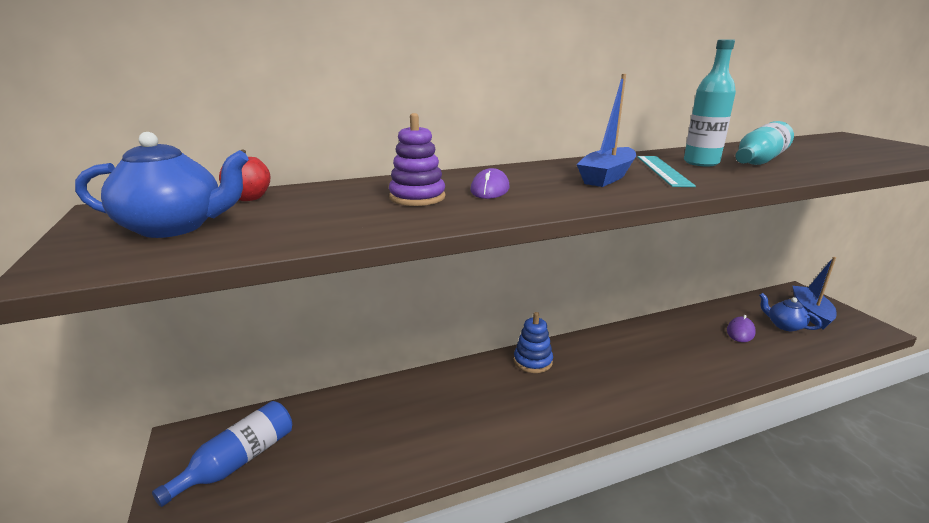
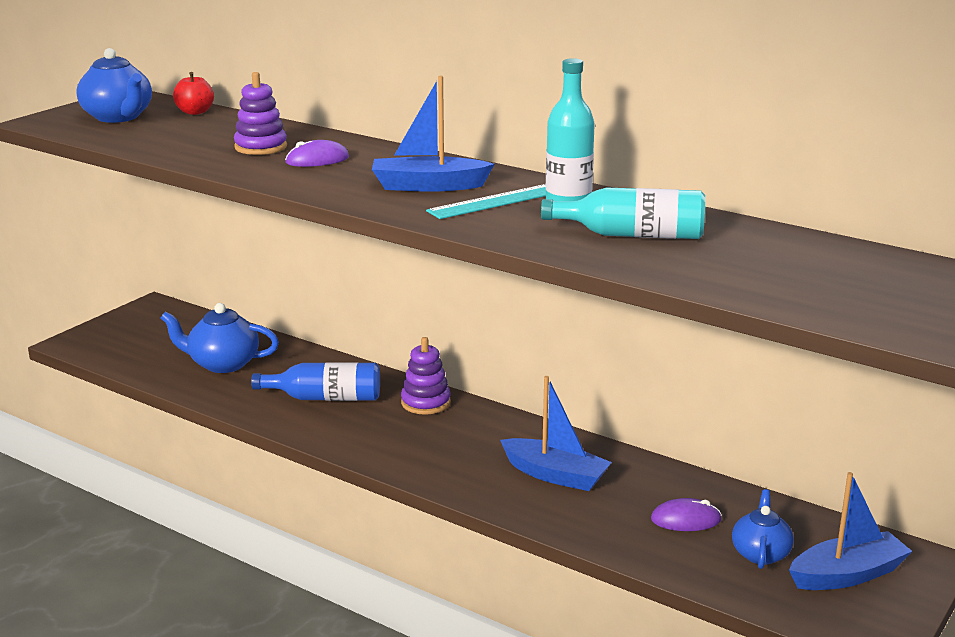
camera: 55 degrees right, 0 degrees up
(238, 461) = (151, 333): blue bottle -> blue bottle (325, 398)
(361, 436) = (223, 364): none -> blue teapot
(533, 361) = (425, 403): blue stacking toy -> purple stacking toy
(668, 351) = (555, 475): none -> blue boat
=-=-=-=-=
**Task brief:**
Return every entry word for word, leaving the pictures out.

**Reply:**
camera: 55 degrees right, 0 degrees up
(238, 461) = (151, 333): blue bottle -> blue bottle (325, 398)
(361, 436) = (223, 364): none -> blue teapot
(533, 361) = (425, 403): blue stacking toy -> purple stacking toy
(668, 351) = (555, 475): none -> blue boat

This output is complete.